__Task to complete__
The reply must consist of the lines from the first line of the records through the line containing "camera: 45 degrees left, 5 degrees up", copied exactly, with every picture omitted.

__Stored data__
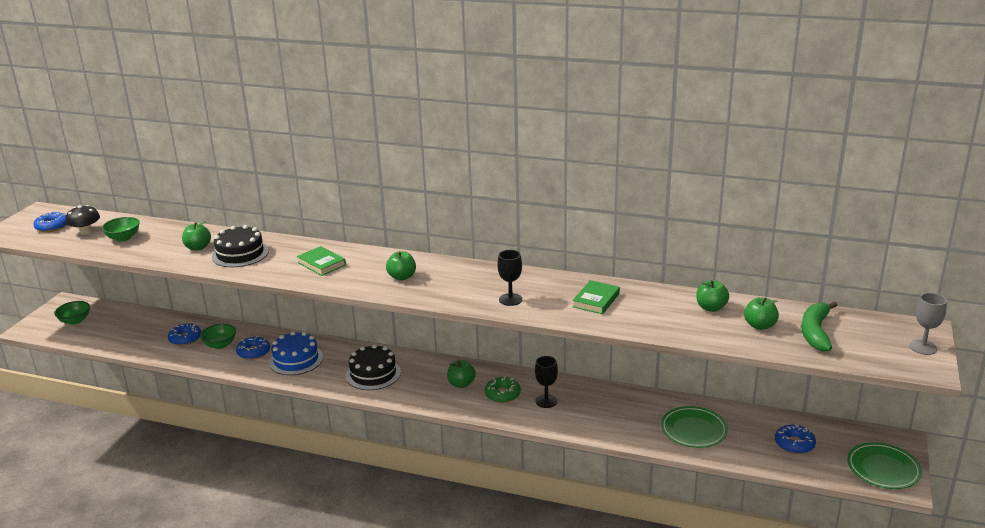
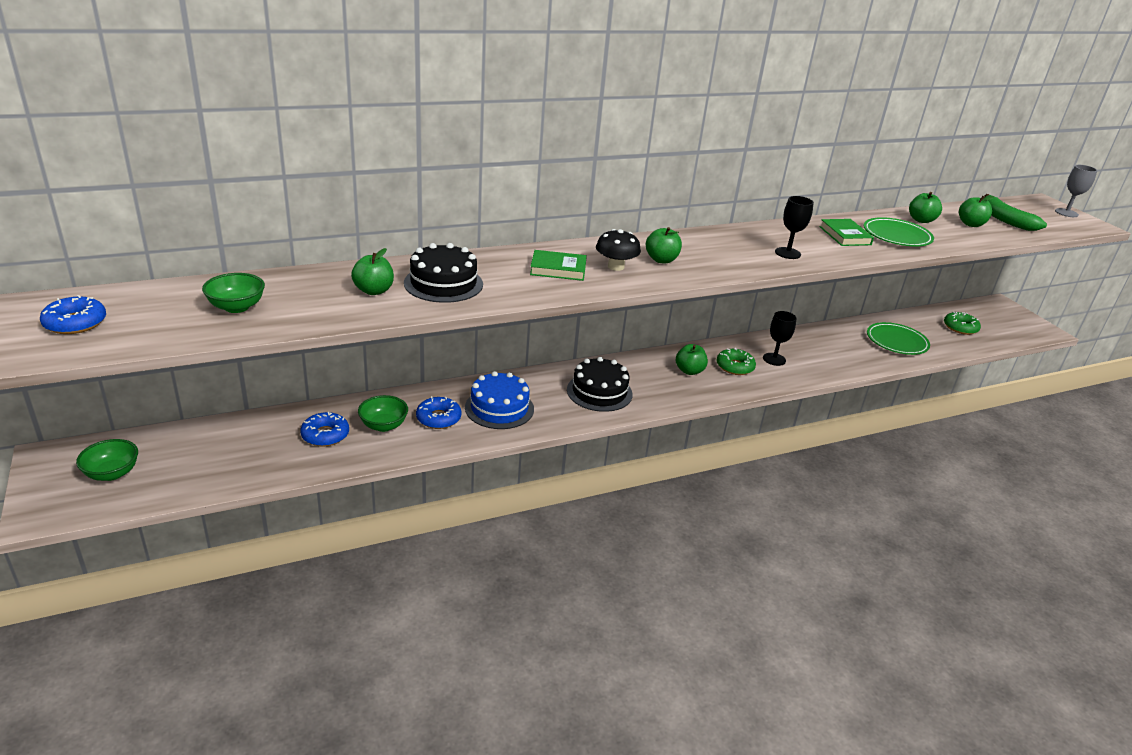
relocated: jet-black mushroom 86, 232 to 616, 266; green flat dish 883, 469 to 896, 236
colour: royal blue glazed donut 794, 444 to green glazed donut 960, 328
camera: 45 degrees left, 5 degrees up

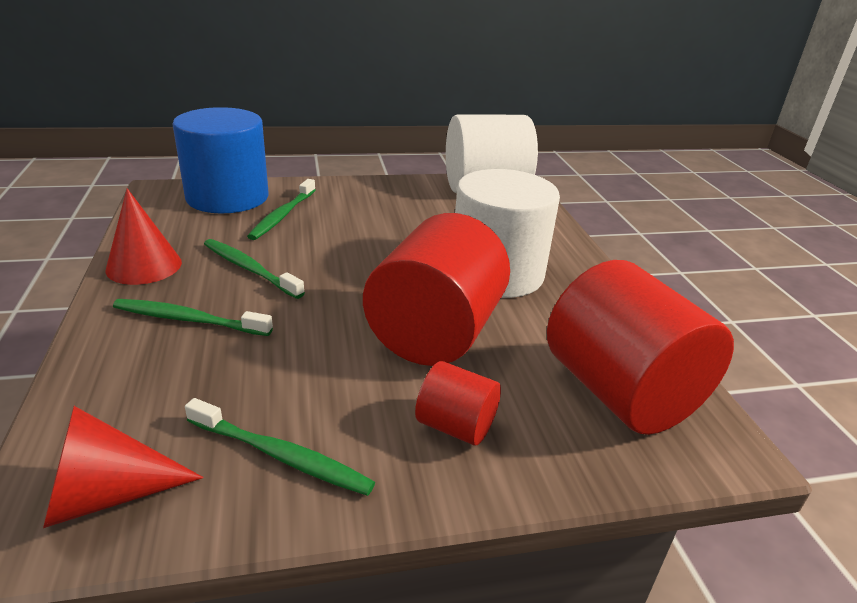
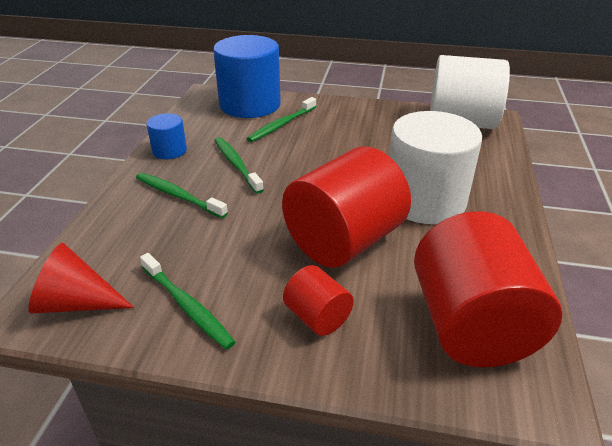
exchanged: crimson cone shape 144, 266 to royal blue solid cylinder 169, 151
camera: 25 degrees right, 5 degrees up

__Exercise output__
relocated: jet-black mushroom 86, 232 to 616, 266; green flat dish 883, 469 to 896, 236
colour: royal blue glazed donut 794, 444 to green glazed donut 960, 328
camera: 45 degrees left, 5 degrees up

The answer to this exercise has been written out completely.